◆ Records provided
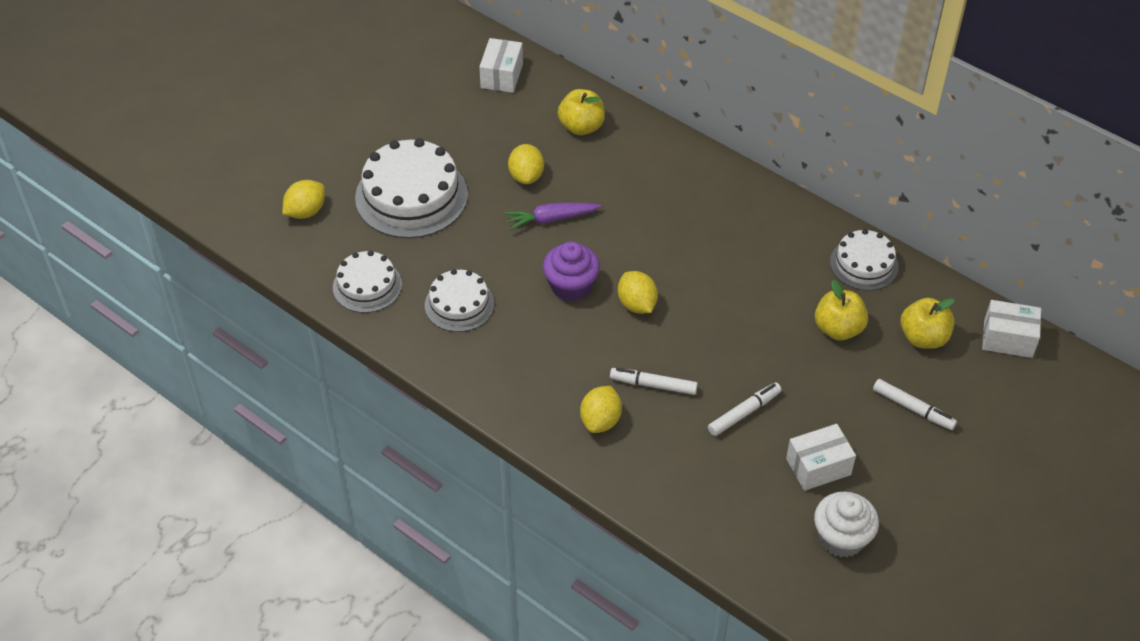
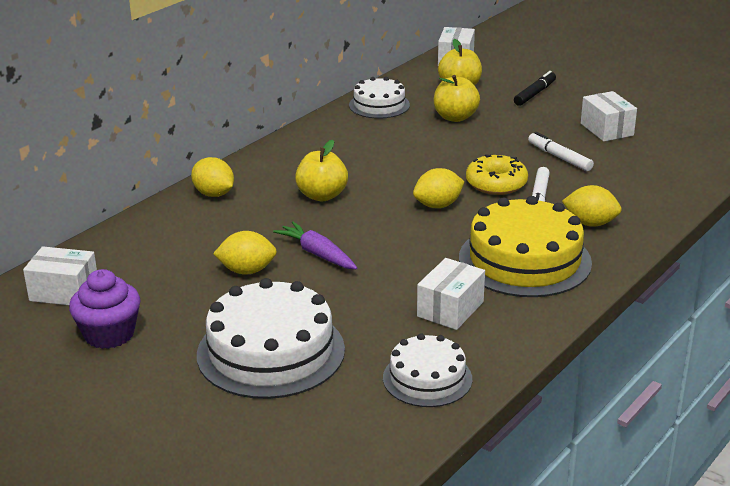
camera: 90 degrees left, 20 degrees down
yellow lemon [282,180,325,219] -> yellow lemon moved to [191,157,234,197]
white cake [425,269,494,332] -> white box [417,258,485,330]
purple carrot [504,203,601,230] -> purple carrot turned 150 degrees clockwise [273,221,357,269]
purple cupcake [543,242,600,301] -> purple cupcake moved to [69,269,140,349]
yellow apple [558,89,605,135] -> yellow apple moved to [295,140,348,201]
white cupcake [814,491,879,558] -> none
white marker [873,379,957,430] -> black marker [514,71,556,106]
none -> yellow cake [459,196,592,297]
none -> yellow donut [466,154,528,195]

◆ Instructions for the task
Set down exactly, and only, the lines from the one containing "white cake [425,269,494,332]" to the final line of the data.

◆ Response box
white cake [425,269,494,332] -> white box [417,258,485,330]
purple carrot [504,203,601,230] -> purple carrot turned 150 degrees clockwise [273,221,357,269]
purple cupcake [543,242,600,301] -> purple cupcake moved to [69,269,140,349]
yellow apple [558,89,605,135] -> yellow apple moved to [295,140,348,201]
white cupcake [814,491,879,558] -> none
white marker [873,379,957,430] -> black marker [514,71,556,106]
none -> yellow cake [459,196,592,297]
none -> yellow donut [466,154,528,195]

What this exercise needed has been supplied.